• **Task prompt**:
Print every one of the lines below verbatim, omitting the pictures.

☆ ☆ ☆ ☆ ☆ ☆ ☆

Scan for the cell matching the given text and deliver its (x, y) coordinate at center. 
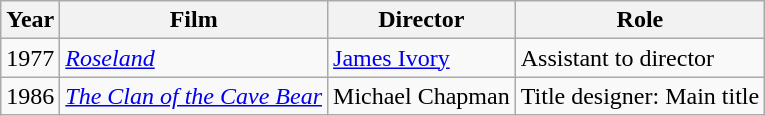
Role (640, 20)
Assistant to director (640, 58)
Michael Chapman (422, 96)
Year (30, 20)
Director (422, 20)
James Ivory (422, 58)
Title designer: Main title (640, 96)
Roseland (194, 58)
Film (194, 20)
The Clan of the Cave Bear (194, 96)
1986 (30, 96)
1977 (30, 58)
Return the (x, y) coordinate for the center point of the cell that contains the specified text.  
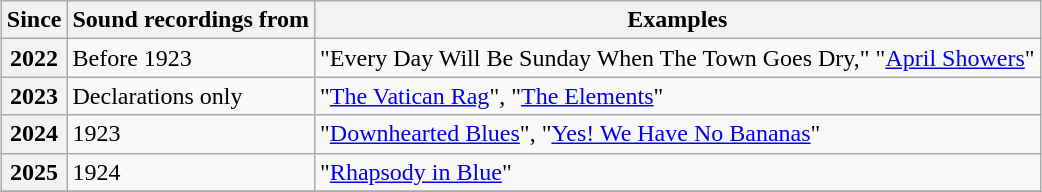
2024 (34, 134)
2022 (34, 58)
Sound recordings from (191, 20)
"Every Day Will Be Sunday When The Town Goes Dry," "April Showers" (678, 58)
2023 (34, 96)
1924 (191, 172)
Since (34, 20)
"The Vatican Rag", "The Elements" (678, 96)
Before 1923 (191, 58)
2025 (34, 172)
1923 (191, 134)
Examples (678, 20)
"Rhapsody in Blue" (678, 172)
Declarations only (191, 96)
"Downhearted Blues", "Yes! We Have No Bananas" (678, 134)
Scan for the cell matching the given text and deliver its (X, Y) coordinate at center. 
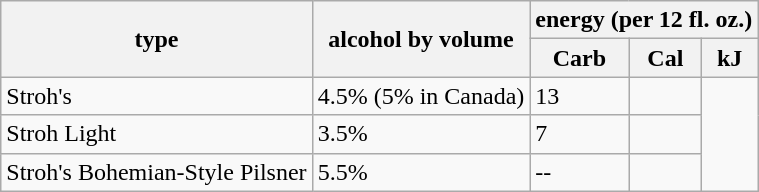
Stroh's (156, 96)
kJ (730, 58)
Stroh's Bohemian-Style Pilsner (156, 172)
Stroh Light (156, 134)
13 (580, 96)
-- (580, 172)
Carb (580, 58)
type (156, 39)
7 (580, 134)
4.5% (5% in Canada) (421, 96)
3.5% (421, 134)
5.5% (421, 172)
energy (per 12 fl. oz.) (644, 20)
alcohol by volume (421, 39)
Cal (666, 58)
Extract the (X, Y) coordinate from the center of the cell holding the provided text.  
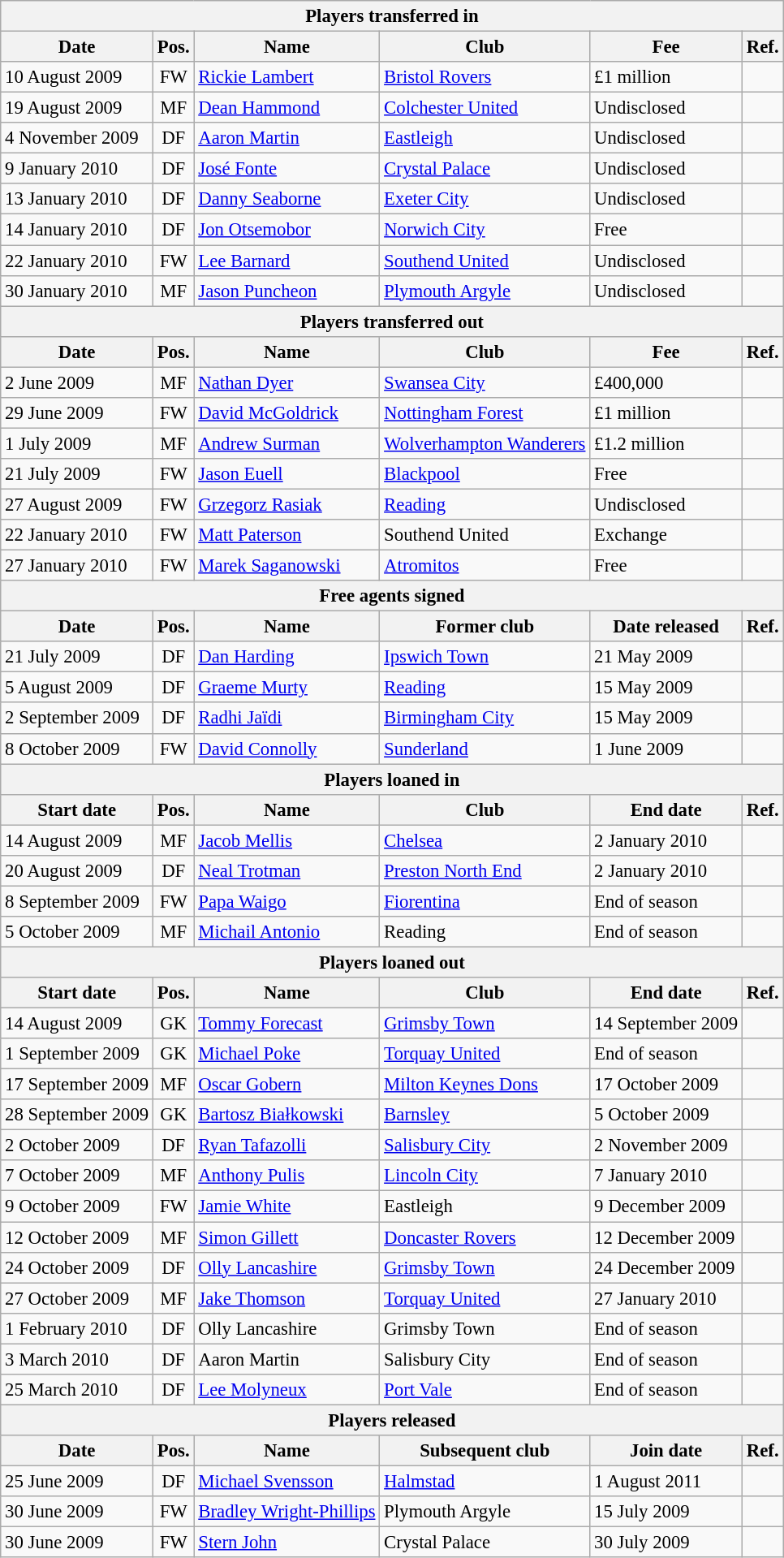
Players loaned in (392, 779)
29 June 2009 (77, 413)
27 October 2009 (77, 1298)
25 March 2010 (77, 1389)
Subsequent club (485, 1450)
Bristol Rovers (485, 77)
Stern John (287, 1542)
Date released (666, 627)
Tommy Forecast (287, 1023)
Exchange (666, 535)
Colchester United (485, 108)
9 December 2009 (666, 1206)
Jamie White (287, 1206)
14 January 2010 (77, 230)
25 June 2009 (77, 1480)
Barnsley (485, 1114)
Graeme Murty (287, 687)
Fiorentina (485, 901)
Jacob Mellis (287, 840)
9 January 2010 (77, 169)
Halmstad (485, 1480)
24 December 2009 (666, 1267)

☆ ☆ ☆ ☆ ☆ ☆ ☆

• **Exercise response**:
Scan for the cell matching the given text and deliver its (x, y) coordinate at center. 
Role (640, 20)
Assistant to director (640, 58)
Michael Chapman (422, 96)
Year (30, 20)
Director (422, 20)
James Ivory (422, 58)
Title designer: Main title (640, 96)
Roseland (194, 58)
Film (194, 20)
The Clan of the Cave Bear (194, 96)
1986 (30, 96)
1977 (30, 58)
Return the (x, y) coordinate for the center point of the cell that contains the specified text.  
2024 (34, 134)
2022 (34, 58)
Sound recordings from (191, 20)
"Every Day Will Be Sunday When The Town Goes Dry," "April Showers" (678, 58)
2023 (34, 96)
1924 (191, 172)
Since (34, 20)
"The Vatican Rag", "The Elements" (678, 96)
Before 1923 (191, 58)
2025 (34, 172)
1923 (191, 134)
Examples (678, 20)
"Rhapsody in Blue" (678, 172)
Declarations only (191, 96)
"Downhearted Blues", "Yes! We Have No Bananas" (678, 134)
Scan for the cell matching the given text and deliver its (X, Y) coordinate at center. 
Stroh's (156, 96)
kJ (730, 58)
Stroh's Bohemian-Style Pilsner (156, 172)
Stroh Light (156, 134)
13 (580, 96)
-- (580, 172)
Carb (580, 58)
type (156, 39)
7 (580, 134)
4.5% (5% in Canada) (421, 96)
3.5% (421, 134)
5.5% (421, 172)
energy (per 12 fl. oz.) (644, 20)
alcohol by volume (421, 39)
Cal (666, 58)
Extract the (X, Y) coordinate from the center of the cell holding the provided text.  
Players loaned in (392, 779)
29 June 2009 (77, 413)
27 October 2009 (77, 1298)
25 March 2010 (77, 1389)
Subsequent club (485, 1450)
Bristol Rovers (485, 77)
Stern John (287, 1542)
Date released (666, 627)
Tommy Forecast (287, 1023)
Exchange (666, 535)
Colchester United (485, 108)
9 December 2009 (666, 1206)
Jamie White (287, 1206)
14 January 2010 (77, 230)
25 June 2009 (77, 1480)
Barnsley (485, 1114)
Graeme Murty (287, 687)
Fiorentina (485, 901)
Jacob Mellis (287, 840)
9 January 2010 (77, 169)
Halmstad (485, 1480)
24 December 2009 (666, 1267)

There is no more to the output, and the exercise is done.